* Description of the task *
Here is a block of records. Copy every line in it that includes "cyan".

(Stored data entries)
______
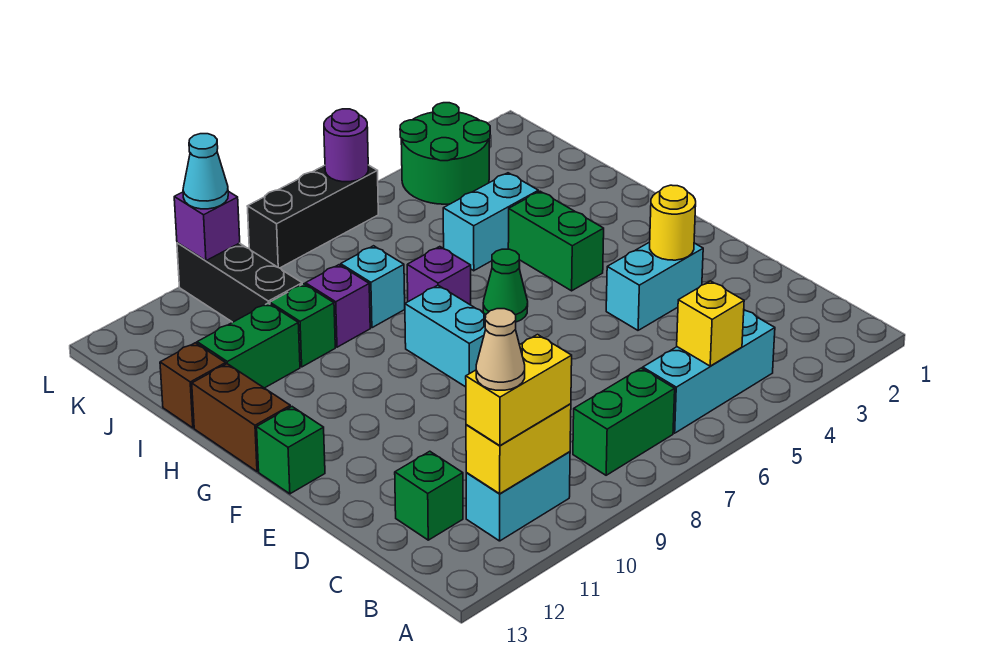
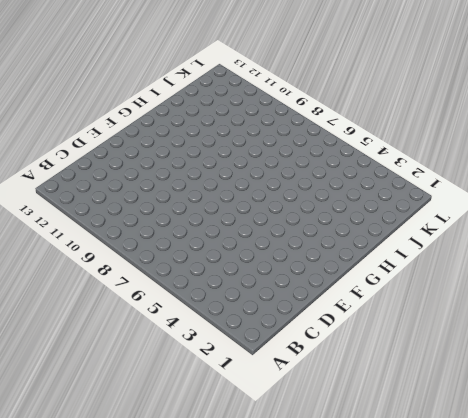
none -> cyan brick B4:B6 level 1
none -> green brick B7:B8 level 1
none -> cyan brick B10:B11 level 1

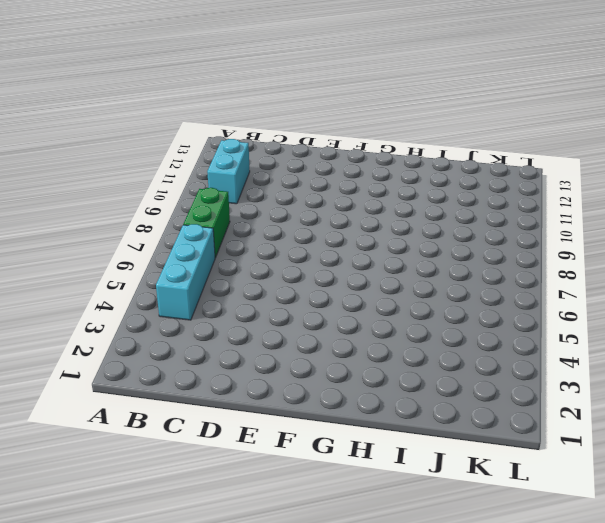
none -> green brick C12 level 1
none -> cyan brick E3:E4 level 1
none -> cyan brick F8:G8 level 1

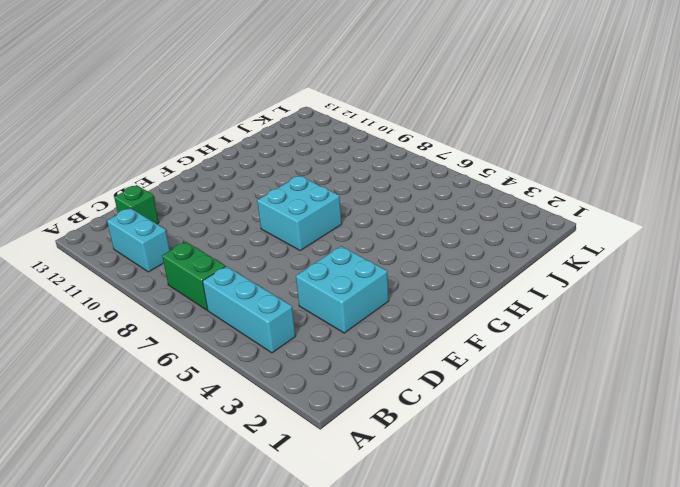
cyan brick D3:E4 level 1 -> cyan brick E3:E4 level 1
cyan brick F7:G8 level 1 -> cyan brick F8:G8 level 1
none -> green brick F13 level 1
none -> green brick G4:H4 level 1
none -> green cone G6 level 1

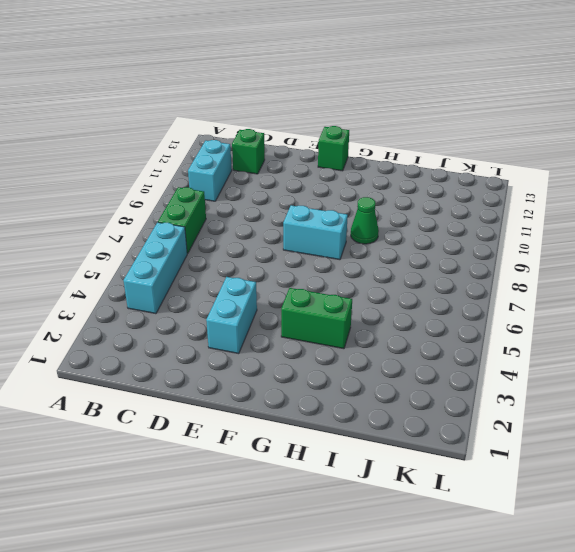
green cone H9 level 1 -> green cone G6 level 1
none -> brown brick G13:H13 level 1
none -> purple brick H7 level 1
none -> cyan brick I4:I5 level 1

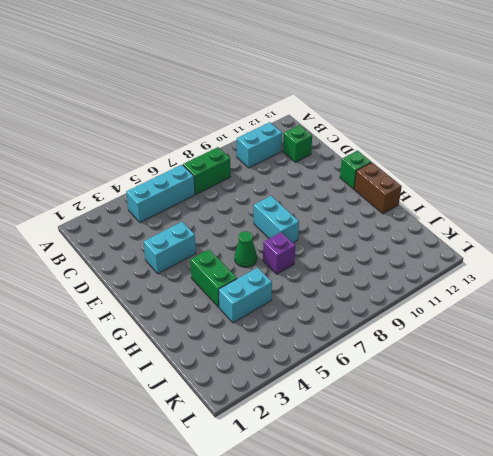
none -> cyan brick I8 level 1
none -> purple brick I9 level 1
none -> green brick I10 level 1

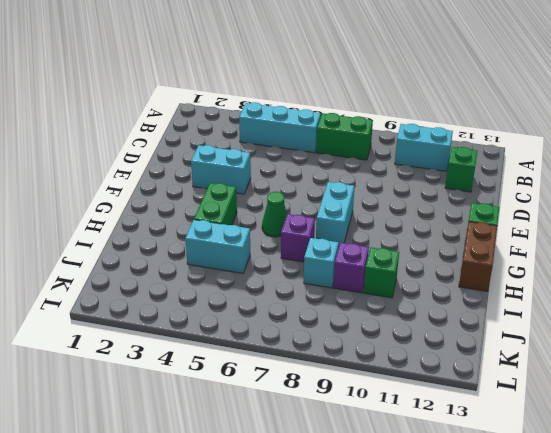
none -> green brick I11:I12 level 1
none -> brown brick I13 level 1
none -> black brick J10:L10 level 1

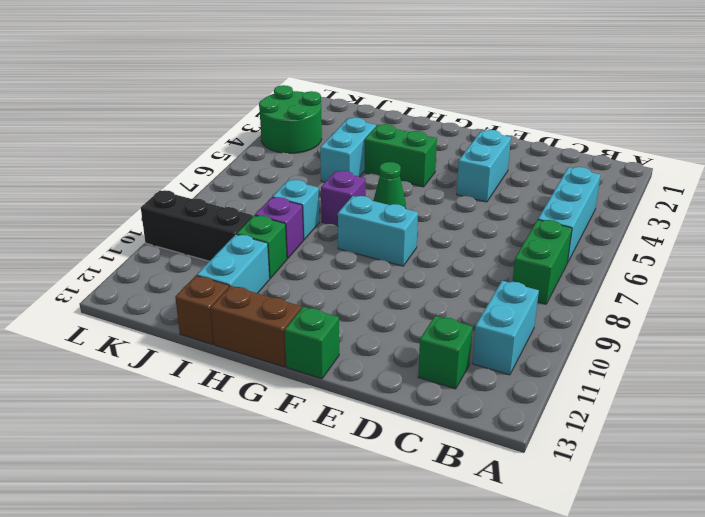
cyan brick I11:I12 level 1 -> green brick I11:I12 level 1
none -> black brick L6:L8 level 1
none -> yellow brick B5 level 2
none -> yellow brick B10:B11 level 2

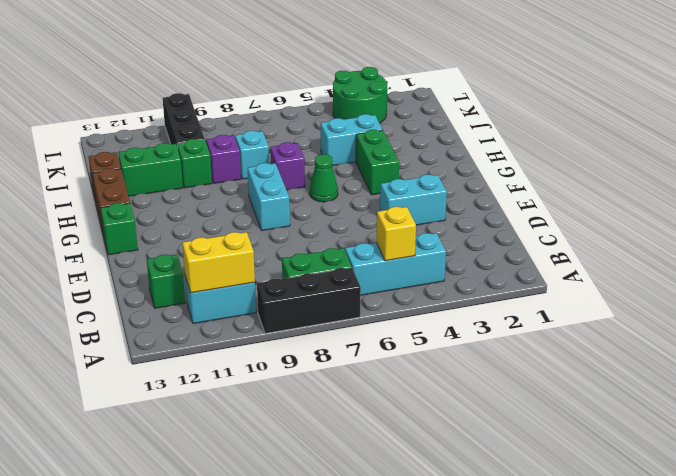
black brick A7:A9 level 1 -> black brick L6:L8 level 1
none -> yellow round brick E3 level 2
none -> purple round brick L6 level 2
none -> purple brick L10 level 2

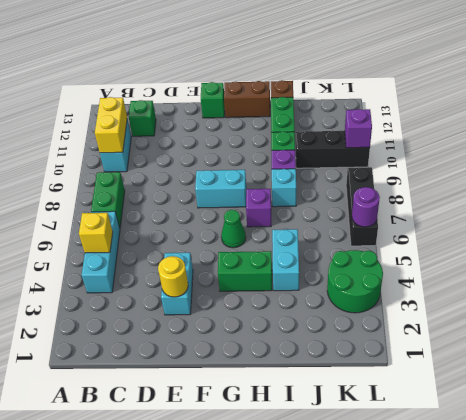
none -> yellow brick B10:B11 level 3
none -> cyan cone L10 level 3
none -> tan cone B11 level 4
______
* Answer to the problem *
none -> cyan brick B4:B6 level 1
none -> cyan brick B10:B11 level 1
none -> cyan brick E3:E4 level 1
none -> cyan brick F8:G8 level 1
cyan brick D3:E4 level 1 -> cyan brick E3:E4 level 1
cyan brick F7:G8 level 1 -> cyan brick F8:G8 level 1
none -> cyan brick I4:I5 level 1
none -> cyan brick I8 level 1
cyan brick I11:I12 level 1 -> green brick I11:I12 level 1
none -> cyan cone L10 level 3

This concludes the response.